Task requirements: I need the lines below from the one with "none -> orange brick B5:B6 level 2" down to the one with "none -> yellow brick F7:H8 level 1" reproduced exactly, both ends included, and nothing else.

---------- Data listing

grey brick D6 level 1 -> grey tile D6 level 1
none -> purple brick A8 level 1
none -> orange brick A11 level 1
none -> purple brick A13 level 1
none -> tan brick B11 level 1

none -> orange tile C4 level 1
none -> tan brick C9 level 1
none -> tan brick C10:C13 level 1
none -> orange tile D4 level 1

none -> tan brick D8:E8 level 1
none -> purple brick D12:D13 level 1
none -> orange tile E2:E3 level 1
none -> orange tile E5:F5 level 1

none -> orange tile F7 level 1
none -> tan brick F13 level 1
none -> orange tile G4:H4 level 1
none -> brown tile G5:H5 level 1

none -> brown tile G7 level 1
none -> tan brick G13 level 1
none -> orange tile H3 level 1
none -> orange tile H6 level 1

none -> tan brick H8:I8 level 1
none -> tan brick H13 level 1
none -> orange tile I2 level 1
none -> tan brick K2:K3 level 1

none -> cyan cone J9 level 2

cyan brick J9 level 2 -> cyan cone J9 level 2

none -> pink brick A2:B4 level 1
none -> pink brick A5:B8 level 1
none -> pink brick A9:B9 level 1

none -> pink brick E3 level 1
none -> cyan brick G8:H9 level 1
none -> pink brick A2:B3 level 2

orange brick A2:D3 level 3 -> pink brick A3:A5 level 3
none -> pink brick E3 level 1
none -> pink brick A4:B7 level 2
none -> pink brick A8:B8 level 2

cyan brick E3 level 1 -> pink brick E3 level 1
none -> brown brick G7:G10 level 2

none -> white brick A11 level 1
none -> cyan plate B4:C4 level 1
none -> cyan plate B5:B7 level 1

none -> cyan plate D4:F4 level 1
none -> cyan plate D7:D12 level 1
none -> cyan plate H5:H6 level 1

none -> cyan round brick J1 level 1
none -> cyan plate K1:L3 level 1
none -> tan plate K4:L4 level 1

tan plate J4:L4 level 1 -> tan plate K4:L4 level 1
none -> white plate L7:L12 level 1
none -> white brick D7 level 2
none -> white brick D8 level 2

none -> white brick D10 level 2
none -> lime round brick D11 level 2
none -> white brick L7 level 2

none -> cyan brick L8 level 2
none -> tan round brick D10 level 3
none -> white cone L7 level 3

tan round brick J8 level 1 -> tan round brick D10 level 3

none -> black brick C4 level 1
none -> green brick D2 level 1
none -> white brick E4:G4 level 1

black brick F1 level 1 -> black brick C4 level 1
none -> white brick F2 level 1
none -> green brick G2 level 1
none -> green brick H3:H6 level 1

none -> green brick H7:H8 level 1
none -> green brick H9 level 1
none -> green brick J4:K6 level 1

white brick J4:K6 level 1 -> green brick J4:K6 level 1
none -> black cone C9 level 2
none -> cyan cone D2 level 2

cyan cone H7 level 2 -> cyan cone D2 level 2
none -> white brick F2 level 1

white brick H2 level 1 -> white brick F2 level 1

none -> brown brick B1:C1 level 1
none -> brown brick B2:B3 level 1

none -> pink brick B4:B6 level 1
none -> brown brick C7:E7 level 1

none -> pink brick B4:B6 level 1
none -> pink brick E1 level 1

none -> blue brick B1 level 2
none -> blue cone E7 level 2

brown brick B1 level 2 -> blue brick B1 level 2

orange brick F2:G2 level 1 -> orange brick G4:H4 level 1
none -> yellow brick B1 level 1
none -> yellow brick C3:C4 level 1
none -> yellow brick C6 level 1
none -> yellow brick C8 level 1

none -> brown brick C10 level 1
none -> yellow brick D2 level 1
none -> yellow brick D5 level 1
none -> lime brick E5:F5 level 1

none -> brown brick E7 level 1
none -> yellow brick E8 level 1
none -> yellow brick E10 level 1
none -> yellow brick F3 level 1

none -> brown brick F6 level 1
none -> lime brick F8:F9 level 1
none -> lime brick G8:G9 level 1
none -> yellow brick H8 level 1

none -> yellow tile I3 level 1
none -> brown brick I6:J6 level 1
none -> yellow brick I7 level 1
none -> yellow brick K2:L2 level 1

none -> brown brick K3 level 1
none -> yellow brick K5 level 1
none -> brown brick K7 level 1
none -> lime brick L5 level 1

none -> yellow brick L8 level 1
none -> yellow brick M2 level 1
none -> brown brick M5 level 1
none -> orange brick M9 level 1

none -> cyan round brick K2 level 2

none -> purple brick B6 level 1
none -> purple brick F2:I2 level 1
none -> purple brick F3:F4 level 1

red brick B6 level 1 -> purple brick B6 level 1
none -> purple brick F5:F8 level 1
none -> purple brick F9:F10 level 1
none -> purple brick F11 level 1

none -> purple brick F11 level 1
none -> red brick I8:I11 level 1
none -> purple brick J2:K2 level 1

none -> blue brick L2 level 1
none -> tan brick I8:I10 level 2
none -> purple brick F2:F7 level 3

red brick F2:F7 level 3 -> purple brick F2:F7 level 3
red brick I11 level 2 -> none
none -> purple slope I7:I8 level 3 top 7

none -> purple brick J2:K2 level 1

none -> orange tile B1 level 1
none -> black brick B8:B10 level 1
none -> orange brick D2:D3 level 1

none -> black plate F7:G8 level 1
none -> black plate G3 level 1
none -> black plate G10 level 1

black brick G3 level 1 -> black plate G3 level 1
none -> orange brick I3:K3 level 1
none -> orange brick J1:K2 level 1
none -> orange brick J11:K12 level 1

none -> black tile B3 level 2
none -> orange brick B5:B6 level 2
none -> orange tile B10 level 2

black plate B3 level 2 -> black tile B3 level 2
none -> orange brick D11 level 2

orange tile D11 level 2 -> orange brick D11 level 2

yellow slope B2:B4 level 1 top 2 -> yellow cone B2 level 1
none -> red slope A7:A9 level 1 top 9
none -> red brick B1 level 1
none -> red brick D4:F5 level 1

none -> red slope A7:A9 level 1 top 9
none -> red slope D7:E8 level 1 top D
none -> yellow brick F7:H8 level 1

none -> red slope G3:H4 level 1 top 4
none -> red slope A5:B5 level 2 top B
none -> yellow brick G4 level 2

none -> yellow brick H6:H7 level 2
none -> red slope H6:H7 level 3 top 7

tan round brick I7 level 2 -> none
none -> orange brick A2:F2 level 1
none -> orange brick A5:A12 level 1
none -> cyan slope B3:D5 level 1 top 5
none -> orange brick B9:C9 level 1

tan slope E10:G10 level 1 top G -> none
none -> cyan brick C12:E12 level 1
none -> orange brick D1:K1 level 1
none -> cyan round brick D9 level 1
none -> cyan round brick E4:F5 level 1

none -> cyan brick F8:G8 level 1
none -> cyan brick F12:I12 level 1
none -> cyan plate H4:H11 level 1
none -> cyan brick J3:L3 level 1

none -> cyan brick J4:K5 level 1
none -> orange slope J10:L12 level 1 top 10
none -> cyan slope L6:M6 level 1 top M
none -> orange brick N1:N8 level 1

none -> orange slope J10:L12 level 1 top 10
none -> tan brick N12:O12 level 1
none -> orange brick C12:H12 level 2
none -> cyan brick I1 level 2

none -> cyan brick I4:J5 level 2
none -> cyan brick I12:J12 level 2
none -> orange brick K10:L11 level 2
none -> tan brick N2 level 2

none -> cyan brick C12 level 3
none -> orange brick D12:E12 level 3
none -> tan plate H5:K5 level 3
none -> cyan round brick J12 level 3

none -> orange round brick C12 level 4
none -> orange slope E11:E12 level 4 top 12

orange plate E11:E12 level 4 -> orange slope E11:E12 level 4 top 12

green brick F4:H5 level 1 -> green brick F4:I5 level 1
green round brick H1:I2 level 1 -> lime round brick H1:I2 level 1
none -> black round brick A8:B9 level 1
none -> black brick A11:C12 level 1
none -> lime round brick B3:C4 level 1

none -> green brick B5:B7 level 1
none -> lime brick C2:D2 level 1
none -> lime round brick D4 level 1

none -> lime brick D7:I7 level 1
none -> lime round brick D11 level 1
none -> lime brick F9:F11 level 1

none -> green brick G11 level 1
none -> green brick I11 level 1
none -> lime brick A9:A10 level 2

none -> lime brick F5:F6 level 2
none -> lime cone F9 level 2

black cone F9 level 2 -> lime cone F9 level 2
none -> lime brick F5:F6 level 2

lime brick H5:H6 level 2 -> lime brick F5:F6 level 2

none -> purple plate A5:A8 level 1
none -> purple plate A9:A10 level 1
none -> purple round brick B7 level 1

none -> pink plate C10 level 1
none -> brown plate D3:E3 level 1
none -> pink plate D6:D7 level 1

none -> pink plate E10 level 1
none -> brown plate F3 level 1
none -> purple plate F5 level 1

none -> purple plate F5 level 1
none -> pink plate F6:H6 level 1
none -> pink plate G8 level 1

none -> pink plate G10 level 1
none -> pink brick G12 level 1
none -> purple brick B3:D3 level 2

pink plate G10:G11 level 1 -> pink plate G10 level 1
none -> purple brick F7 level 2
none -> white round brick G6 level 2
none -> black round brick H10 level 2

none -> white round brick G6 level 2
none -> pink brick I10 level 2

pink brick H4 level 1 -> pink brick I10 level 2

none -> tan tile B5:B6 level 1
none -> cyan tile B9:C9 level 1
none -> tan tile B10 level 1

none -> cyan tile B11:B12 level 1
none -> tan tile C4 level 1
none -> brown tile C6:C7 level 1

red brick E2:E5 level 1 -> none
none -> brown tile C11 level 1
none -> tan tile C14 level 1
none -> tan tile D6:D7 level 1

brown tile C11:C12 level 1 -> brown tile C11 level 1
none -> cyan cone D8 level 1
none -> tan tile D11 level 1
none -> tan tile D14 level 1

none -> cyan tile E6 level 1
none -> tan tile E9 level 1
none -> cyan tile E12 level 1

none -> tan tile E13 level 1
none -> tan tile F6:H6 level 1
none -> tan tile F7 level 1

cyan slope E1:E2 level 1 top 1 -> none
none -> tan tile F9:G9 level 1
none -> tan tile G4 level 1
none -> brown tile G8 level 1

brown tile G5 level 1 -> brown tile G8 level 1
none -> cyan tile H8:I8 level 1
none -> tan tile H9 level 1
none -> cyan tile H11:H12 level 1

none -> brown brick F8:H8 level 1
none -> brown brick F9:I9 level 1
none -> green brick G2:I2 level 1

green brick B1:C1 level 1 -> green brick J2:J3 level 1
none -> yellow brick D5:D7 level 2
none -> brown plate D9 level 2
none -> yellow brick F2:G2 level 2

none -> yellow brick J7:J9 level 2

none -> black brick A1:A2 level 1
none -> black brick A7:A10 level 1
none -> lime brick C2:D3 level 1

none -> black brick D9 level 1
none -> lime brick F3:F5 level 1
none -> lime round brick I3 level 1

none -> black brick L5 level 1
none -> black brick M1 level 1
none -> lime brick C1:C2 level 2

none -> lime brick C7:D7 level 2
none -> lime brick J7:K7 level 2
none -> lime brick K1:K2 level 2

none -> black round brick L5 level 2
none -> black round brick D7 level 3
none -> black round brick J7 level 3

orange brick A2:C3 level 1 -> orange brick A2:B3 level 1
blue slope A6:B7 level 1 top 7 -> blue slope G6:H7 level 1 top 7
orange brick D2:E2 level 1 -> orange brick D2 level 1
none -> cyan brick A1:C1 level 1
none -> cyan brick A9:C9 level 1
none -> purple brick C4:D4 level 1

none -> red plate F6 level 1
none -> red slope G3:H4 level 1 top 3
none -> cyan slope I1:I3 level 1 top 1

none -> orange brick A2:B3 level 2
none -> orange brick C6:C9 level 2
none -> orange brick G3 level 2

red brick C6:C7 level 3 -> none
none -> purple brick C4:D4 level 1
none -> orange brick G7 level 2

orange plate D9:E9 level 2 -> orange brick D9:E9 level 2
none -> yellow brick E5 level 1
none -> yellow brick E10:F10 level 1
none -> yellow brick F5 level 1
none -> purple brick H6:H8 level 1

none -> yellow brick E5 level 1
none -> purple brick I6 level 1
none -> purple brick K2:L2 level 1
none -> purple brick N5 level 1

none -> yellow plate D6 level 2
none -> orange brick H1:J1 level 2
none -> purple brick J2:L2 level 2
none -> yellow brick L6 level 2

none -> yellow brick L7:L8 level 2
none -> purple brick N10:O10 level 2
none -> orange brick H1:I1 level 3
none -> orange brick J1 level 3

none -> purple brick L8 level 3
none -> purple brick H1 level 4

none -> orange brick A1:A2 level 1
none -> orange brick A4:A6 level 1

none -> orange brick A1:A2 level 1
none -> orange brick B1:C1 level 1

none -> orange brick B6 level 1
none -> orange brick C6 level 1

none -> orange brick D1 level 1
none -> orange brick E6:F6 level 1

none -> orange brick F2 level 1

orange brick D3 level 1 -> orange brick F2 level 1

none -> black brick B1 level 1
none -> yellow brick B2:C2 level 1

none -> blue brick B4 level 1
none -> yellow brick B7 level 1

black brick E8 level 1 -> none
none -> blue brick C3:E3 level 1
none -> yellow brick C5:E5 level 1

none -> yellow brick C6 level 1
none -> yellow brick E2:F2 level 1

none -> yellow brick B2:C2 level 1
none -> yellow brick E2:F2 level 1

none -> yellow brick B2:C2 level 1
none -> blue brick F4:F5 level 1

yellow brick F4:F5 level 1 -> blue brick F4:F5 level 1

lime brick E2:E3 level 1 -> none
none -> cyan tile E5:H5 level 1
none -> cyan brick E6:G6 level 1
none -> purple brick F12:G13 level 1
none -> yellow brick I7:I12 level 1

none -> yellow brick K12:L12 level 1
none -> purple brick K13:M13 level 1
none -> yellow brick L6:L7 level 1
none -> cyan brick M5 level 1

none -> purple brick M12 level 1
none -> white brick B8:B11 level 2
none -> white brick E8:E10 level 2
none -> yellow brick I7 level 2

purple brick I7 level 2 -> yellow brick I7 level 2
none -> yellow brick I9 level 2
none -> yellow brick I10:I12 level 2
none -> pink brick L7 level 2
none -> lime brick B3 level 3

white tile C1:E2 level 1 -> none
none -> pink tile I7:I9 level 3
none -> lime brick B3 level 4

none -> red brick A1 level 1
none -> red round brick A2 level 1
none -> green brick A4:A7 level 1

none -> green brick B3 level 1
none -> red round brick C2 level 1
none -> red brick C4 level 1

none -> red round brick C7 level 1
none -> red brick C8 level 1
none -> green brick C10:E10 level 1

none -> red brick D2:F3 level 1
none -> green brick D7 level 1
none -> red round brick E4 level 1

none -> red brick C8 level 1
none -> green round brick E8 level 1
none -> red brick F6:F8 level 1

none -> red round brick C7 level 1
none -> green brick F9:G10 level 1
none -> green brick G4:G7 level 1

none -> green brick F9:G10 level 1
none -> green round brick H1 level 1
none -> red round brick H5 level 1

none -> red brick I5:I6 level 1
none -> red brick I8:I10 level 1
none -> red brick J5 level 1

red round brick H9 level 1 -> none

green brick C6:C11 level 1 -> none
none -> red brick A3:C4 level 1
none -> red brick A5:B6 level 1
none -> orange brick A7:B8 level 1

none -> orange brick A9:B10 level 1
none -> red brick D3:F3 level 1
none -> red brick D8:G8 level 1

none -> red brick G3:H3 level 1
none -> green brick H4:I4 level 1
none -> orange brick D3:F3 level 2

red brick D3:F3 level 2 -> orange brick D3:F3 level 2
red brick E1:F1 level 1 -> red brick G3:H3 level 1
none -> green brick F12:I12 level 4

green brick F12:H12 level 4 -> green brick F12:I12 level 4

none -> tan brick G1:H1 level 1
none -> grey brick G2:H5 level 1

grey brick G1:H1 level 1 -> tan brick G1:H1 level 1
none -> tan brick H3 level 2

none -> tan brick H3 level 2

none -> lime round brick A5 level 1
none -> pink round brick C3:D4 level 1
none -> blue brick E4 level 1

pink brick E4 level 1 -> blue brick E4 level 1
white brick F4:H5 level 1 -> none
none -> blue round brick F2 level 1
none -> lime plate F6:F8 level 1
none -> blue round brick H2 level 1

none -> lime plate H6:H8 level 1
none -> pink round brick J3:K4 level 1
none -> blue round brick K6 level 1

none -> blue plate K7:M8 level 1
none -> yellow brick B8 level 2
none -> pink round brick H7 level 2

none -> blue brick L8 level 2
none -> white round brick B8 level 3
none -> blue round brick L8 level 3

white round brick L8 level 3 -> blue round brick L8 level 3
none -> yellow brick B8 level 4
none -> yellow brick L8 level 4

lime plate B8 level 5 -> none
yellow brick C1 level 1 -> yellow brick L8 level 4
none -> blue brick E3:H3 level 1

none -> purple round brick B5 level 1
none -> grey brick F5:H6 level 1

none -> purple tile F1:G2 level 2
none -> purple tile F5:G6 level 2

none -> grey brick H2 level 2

--------------------

Written solution:
none -> orange brick B5:B6 level 2
none -> orange tile B10 level 2

black plate B3 level 2 -> black tile B3 level 2
none -> orange brick D11 level 2

orange tile D11 level 2 -> orange brick D11 level 2

yellow slope B2:B4 level 1 top 2 -> yellow cone B2 level 1
none -> red slope A7:A9 level 1 top 9
none -> red brick B1 level 1
none -> red brick D4:F5 level 1

none -> red slope A7:A9 level 1 top 9
none -> red slope D7:E8 level 1 top D
none -> yellow brick F7:H8 level 1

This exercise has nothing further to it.